What you will do |
Find every line of the data that contains the string "markup" and copy each one. Case counts when matching.

──────── Material shown

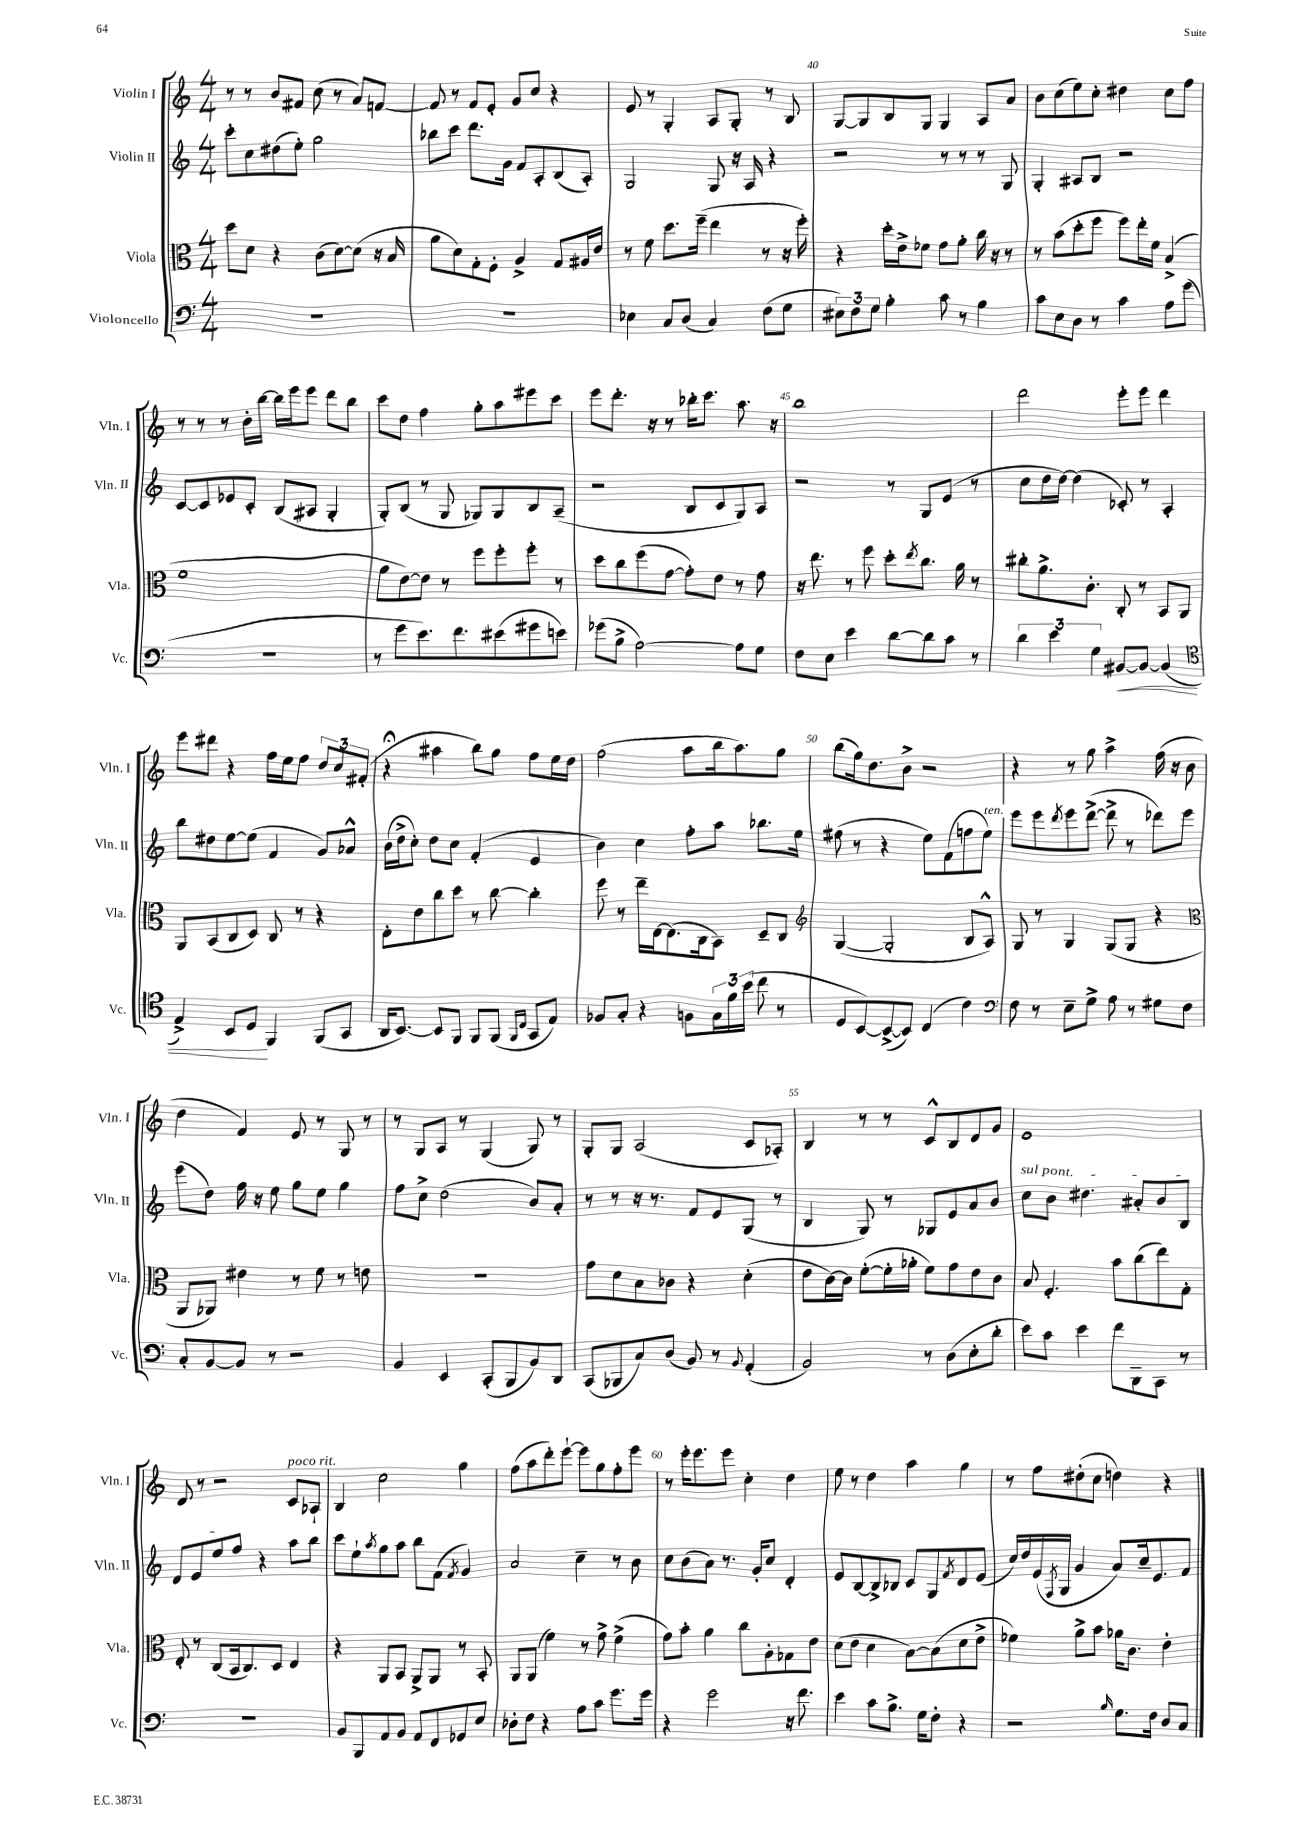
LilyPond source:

<<
\new StaffGroup <<
\new Staff = "s0" \with { instrumentName = "Violin I" shortInstrumentName = "Vln. I" } {
    \clef treble \key c \major \numericTimeSignature \time 4/4
    r8 r8 b'8 fis'8 c''8( r8 a'8) f'8~ |
    f'8 r8 f'8 e'8-. g'8 c''8 r4 |
    e'8 r8 g4-. a8 g8-. r8 b8 |
    g8~ g8 b8 g8 g4 a8 a'8 |
    b'8 c''8( e''8) c''8-. dis''4 c''8 f''8 |
    r8 r8 r8 b'16-. b''16~ b''16 e'''16 e'''8 d'''8 b''8 |
    c'''8 d''8 f''4 g''8-. a''8 eis'''8 c'''8 |
    e'''8 d'''8.-. r16 r8 bes''16-. c'''8. a''8. r16 |
    b''1 |
    d'''2 e'''8-. e'''8 d'''4 |
    e'''8 dis'''8 r4 f''16 e''16 f''8 \tuplet 3/2 { d''8 c''8 fis'8-.( } |
    r4\fermata ais''4 b''8) g''8 f''8 e''16 d''16 |
    f''2( a''8 b''16 a''8.) g''8 |
    b''8( g''16) d''8. b'8-> r2 |
    r4 r8 g''8 a''4-> f''16( r16 b'8 |
    d''4 f'4) e'8 r8 g8 r8 |
    r8 g8 a8 r8 g4( g8) r8 |
    g8-. g8 a2( c'8 aes8-.) |
    b4 r8 r8 c'8-^ b8 d'8 g'8 |
    e'1 |
    d'8 r8 r2 c'8^\markup { \italic "poco rit." } aes8-! |
    b4 c''2 g''4 |
    f''8( a''8 d'''8-.) e'''8~-! e'''8 g''8 f''8-. e'''8 |
    r8 e'''16-. e'''8. e'''8 c''4-. d''4 |
    e''8 r8 d''4 a''4 g''4 |
    r8 f''8 dis''8-.( c''8 d''4) r4 \bar "|." |
}
\new Staff = "s1" \with { instrumentName = "Violin II" shortInstrumentName = "Vln. II" } {
    \clef treble \key c \major \numericTimeSignature \time 4/4
    c'''8-. c''8 dis''8( e''8-.) g''2 |
    bes''8 c'''8 d'''8. g'16 f'8 a8-. b8( a8-.) |
    g2 g8 r16 a16 r4 |
    r2 r8 r8 r8 g8 |
    g4-. ais8 b8 r2 |
    c'8~ c'8 ees'8 c'8-. b8( ais8 g4-. |
    g8-.) b8( r8 g8 ges8) ges8 b8 a8--( |
    r2 b8 c'8 g8) a8 |
    r2 r8 g8 e'8( r8 |
    c''8 d''16 d''16~) d''4( ces'8-.) r8 a4-. |
    b''8 dis''8 e''8~ e''8( f'4 g'8) aes'8-^ |
    b'16( d''16-> c''8-.) d''8 c''8 f'4-.( e'4 |
    b'4) c''4 f''8-. a''8 bes''8. e''16 |
    fis''8( r8 r4 e''8) f'8( f''8 e''8^\markup { \italic "ten." }) |
    e'''8 e'''8 \acciaccatura { d'''8 } e'''8 d'''8~->( d'''8-> r8 des'''8) e'''8 |
    e'''8( d''8) f''16 r16 e''8 g''8 e''8 g''4 |
    f''8 c''8-> d''2( b'8) a'8-. |
    r8 r8 r16 r8. f'8 e'8 g8( r8 |
    b4 g8) r8 ges8 e'8 a'8 b'8 |
    \once \override TextSpanner.bound-details.left.text = \markup { \italic "sul pont." } c''8\startTextSpan b'8 dis''4. ais'8-. b'8 b8 |
    d'8 e'8 e''8 f''8\stopTextSpan r4 a''8 b''8 |
    c'''8 e''8-! \acciaccatura { a''8 } g''8 a''8 b''8 f'8( \acciaccatura { f'8 } g'4) |
    a'2 c''4-- r8 b'8 |
    c''8 b'8( a'8) r8. g'16-. c''8 d'4-. |
    e'8 b8~ b8-> bes8 c'8 g8 \acciaccatura { f'8 } d'8 e'8( |
    c''16) d''16 e'16( \acciaccatura { f8 } g16 g'4 a'8) c''16-- e'8. f'8 \bar "|." |
}
\new Staff = "s2" \with { instrumentName = "Viola" shortInstrumentName = "Vla." } {
    \clef alto \key c \major \numericTimeSignature \time 4/4
    d''8 d'8 r4 c'8( d'8~) d'8( r16 b16 |
    a'8 d'8) g8-. f8-. a4-> g8 ais16 e'16 |
    r8 f'8 d''8. f''16--( e''4 r8 r16 f''16-.) |
    r4 d''16-. e'16-> fes'8 g'8 a'8-. c''16 r16 r8 |
    r8 b'8( d''8-. f''8 f''8) e''16-. f'16 b4->( |
    f'1 |
    a'8 e'8~) e'8 r8 f''8 f''8-. f''8-. r8 |
    d''8 c''8 f''8( g'8~ g'8-.) e'8 r8 g'8 |
    r16 e''8. r8 f''8 d''8-. \acciaccatura { e''8 } c''8. a'16 r8 |
    cis''8-. a'8.-> c'8.-. c8-. r8 b,8 a,8 |
    a,8 b,8( c8 d8) c8 r8 r4 |
    e8-. e'8 c''8 d''8 r8 c''8~ c''4-. |
    f''8 r8 e''16-- e16~ e8.( c16 b,8) d8-- c8 |
    \clef treble g4~( g2-. b8 a8-^) |
    g8 r8 g4 g8( g8 r4 |
    \clef alto a,8 aes,8) eis'4 r8 f'8 r8 e'8 |
    R1 |
    g'8 d'8 b8 ces'8 r4 d'4-.( |
    e'8 c'16~) c'16 f'8~-.( f'16-. aes'16-. f'8) g'8 e'8 c'8 |
    b8 f4.-. b'8 c''8( e''8) g8-. |
    e8-. r8 c8( b,16 c8.) d8 e4 |
    r4 a,8 b,8 a,8-> a,8 r8 b,8-. |
    a,8 a,8( f'4) r8 g'8-> f'4->( |
    g'8) b'8-. a'4 c''8 a8-. ges8 e'8 |
    d'8( e'8 d'4 b8~) b8( d'8 e'8-> |
    fes'4) a'8-> b'8 aes'16 c'8. e'4-. \bar "|." |
}
\new Staff = "s3" \with { instrumentName = "Violoncello" shortInstrumentName = "Vc." } {
    \clef bass \key c \major \numericTimeSignature \time 4/4
    R1 |
    R1 |
    ees4 c8 d8( c4) f8( g8 |
    \tuplet 3/2 { eis8) f8 g8 } b4-. c'8 r8 b4 |
    c'8 e8 d8 r8 c'4 a8 g'8( |
    R1 |
    r8 g'8 e'8.) f'8. eis'8( gis'8 e'8) |
    ges'8( b8-> a2~) a8 g8 |
    f8 e8 e'4 d'8~ d'8 c'8 r8 |
    \tuplet 3/2 { d'4 e'4 g4 } bis,8~\< bis,8~ bis,4( |
    \clef tenor e4->) b,8 d8\! f,4 f,8( g,8 |
    a,16 b,8.~) b,8 f,8 f,8 f,8( \grace { f,16 c16 } g,8 e8) |
    fes8 g8-. r4 f8 \tuplet 3/2 { g16 f'16 b'16( } c''8 r8 |
    d8 b,8~) b,8~->( b,8) c4( c'4) |
    \clef bass f8 r8 e8-- g8-> a8 r8 gis8 f8 |
    c8-. b,8~ b,8 r8 r2 |
    b,4 e,4 c,8-.( b,,8 b,8) d,8 |
    c,8( bes,,8 c8) d8( b,8) r8 \appoggiatura { b,8 } a,4-.( |
    b,2) r8 d8( e8-. d'8-. |
    e'8) c'8 e'4 f'8 d,8-- c,8 r8 |
    R1 |
    b,8 b,,8 a,8 b,8 a,8 f,8 ges,8 e8 |
    des8-. f8 r4 a8 c'8 g'8. g'16 |
    r4 g'2 r16 f'8. |
    e'4 c'8 b8.-> g16 f8-. r4 |
    r2 \grace { b16 } g8. f16 d8 c8 \bar "|." |
}
>>
>>
\layout { \context { \Score currentBarNumber = #37 \override BarNumber.break-visibility = ##(#f #t #t) barNumberVisibility = #(every-nth-bar-number-visible 5) } }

────────────────

Output |
    d'8 r8 r2 c'8^\markup { \italic "poco rit." } aes8-! |
    fis''8( r8 r4 e''8) f'8( f''8 e''8^\markup { \italic "ten." }) |
    \once \override TextSpanner.bound-details.left.text = \markup { \italic "sul pont." } c''8\startTextSpan b'8 dis''4. ais'8-. b'8 b8 |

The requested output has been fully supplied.